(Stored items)
=== Section Start ===
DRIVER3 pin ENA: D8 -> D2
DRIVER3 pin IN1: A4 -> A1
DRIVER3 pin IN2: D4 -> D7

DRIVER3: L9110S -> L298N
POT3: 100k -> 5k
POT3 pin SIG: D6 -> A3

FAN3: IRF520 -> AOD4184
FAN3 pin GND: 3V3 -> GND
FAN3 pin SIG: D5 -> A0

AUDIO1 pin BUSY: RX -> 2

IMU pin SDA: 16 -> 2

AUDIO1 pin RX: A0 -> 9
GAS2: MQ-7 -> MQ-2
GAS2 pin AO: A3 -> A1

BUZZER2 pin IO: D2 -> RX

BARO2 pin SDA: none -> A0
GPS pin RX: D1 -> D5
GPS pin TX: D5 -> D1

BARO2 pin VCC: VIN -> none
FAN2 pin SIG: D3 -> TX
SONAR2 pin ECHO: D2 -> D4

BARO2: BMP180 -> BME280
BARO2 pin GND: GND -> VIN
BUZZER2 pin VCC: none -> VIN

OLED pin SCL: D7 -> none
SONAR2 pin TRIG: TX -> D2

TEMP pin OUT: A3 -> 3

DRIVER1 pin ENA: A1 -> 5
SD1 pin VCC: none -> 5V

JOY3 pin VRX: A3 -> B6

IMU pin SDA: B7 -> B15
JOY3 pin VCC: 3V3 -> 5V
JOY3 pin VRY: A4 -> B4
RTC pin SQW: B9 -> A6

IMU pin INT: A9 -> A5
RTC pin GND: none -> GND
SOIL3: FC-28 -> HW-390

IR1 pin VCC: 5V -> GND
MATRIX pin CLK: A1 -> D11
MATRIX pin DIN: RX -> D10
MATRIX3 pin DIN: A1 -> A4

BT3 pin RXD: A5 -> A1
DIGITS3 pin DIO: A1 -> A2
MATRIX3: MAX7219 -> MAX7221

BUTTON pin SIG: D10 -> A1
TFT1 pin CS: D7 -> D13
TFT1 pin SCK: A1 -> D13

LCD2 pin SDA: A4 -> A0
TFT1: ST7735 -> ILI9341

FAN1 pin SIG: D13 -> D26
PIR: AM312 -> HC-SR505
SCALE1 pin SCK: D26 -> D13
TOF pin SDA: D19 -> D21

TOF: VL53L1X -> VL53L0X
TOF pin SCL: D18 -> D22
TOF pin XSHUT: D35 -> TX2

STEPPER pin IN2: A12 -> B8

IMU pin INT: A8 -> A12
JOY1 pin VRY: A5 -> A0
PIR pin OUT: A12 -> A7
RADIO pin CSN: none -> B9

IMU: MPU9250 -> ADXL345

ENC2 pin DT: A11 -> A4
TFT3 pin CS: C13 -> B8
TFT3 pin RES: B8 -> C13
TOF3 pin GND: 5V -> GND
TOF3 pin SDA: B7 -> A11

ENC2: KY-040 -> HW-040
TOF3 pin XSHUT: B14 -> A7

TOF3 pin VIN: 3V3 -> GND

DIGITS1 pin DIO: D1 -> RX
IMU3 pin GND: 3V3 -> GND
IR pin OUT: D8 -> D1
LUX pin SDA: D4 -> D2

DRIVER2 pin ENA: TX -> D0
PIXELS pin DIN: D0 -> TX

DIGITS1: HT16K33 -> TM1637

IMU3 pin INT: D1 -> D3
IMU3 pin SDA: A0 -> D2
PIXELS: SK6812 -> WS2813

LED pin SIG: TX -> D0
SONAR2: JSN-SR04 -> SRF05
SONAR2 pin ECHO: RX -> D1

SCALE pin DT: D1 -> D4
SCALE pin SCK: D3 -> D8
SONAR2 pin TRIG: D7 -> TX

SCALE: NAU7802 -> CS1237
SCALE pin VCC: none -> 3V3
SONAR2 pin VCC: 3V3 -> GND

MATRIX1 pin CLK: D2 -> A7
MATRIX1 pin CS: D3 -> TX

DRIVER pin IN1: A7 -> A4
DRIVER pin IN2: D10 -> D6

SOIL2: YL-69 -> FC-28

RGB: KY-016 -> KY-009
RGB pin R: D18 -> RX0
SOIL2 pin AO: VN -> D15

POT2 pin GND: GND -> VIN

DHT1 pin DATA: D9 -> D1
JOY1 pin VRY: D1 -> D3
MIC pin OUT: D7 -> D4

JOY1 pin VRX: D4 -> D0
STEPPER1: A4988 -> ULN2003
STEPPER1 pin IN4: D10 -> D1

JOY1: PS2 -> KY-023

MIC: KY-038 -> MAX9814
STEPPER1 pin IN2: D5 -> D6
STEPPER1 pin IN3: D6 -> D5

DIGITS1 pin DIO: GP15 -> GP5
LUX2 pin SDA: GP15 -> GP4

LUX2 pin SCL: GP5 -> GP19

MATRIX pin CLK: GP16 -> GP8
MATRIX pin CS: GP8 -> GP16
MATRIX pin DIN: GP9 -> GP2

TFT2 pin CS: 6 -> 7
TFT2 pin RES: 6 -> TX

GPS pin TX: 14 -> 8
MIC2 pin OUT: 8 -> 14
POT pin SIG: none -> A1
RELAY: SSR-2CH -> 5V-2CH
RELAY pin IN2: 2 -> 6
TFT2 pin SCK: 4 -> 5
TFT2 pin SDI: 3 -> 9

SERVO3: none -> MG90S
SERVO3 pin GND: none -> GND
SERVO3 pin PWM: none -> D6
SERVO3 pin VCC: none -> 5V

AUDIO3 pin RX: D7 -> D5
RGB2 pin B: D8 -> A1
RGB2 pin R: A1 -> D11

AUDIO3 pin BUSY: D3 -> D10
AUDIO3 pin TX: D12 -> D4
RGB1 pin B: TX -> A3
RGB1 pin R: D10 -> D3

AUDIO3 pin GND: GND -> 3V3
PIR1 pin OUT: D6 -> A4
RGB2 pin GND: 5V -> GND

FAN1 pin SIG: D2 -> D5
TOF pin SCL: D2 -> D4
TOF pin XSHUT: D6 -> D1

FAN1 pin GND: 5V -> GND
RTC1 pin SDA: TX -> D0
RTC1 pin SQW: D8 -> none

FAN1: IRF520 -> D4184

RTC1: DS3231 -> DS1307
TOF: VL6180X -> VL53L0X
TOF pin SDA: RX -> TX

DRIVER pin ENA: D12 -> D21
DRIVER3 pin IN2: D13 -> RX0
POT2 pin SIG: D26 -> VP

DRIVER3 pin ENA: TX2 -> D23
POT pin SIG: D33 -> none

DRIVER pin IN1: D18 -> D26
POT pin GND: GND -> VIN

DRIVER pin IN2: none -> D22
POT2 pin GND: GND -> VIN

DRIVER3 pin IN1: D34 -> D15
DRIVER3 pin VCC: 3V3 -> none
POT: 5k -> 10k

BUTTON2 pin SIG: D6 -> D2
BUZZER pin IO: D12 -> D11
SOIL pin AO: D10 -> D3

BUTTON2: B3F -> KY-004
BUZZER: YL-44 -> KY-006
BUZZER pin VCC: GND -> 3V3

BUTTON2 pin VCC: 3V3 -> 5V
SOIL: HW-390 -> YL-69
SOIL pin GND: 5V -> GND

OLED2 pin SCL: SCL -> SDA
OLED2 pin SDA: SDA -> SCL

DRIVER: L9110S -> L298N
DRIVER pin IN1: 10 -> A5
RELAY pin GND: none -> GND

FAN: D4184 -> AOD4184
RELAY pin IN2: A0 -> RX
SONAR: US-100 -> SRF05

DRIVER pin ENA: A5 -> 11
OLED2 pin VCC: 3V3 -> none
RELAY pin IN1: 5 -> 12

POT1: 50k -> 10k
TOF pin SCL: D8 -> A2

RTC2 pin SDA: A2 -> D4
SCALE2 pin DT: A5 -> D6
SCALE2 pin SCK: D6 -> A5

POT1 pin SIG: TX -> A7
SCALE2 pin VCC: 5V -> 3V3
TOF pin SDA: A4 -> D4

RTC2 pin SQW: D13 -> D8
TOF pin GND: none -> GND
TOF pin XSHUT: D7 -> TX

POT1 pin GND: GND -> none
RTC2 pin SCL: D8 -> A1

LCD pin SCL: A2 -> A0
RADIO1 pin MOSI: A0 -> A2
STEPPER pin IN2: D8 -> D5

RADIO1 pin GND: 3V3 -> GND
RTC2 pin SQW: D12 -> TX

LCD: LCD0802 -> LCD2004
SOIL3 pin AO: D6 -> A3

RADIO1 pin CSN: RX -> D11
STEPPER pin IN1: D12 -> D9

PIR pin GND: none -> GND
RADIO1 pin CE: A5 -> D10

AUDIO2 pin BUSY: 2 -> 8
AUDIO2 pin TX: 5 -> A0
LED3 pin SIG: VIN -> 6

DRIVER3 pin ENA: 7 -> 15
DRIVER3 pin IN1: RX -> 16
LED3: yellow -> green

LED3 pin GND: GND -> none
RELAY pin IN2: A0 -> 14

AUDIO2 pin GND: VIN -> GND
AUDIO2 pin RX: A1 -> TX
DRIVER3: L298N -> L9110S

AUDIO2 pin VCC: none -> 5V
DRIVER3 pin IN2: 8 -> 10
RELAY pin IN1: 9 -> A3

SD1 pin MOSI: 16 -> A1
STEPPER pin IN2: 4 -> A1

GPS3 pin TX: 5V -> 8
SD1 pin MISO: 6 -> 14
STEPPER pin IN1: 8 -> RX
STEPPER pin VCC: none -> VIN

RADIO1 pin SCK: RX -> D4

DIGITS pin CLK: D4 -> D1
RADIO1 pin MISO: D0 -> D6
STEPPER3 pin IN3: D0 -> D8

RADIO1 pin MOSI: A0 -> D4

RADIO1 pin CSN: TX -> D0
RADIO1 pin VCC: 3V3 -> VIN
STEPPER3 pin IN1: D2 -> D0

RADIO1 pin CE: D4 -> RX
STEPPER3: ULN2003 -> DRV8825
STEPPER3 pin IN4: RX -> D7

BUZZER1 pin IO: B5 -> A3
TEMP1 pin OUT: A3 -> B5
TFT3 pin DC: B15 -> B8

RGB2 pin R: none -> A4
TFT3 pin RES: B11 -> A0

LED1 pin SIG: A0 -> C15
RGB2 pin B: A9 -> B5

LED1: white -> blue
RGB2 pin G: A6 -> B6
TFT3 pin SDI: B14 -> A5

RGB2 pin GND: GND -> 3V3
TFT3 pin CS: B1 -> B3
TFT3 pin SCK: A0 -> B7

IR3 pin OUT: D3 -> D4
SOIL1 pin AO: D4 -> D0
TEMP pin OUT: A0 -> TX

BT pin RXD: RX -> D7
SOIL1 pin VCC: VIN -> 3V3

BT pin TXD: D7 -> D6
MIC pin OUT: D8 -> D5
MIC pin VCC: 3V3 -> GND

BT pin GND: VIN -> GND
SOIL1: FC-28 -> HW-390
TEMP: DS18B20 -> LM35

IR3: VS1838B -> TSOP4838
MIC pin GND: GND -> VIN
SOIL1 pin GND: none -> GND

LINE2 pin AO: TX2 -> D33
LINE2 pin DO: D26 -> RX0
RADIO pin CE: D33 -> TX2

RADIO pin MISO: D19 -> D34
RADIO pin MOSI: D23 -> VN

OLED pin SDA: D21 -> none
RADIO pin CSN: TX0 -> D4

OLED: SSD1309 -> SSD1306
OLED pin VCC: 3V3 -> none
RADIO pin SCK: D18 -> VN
=== Section End ===
* _TASK STATEMENT_
Wherever the word "MOSI" occurs in the data above, copy the line it sits in.

* _SOLUTION FOR THIS PROBLEM_
RADIO1 pin MOSI: A0 -> A2
SD1 pin MOSI: 16 -> A1
RADIO1 pin MOSI: A0 -> D4
RADIO pin MOSI: D23 -> VN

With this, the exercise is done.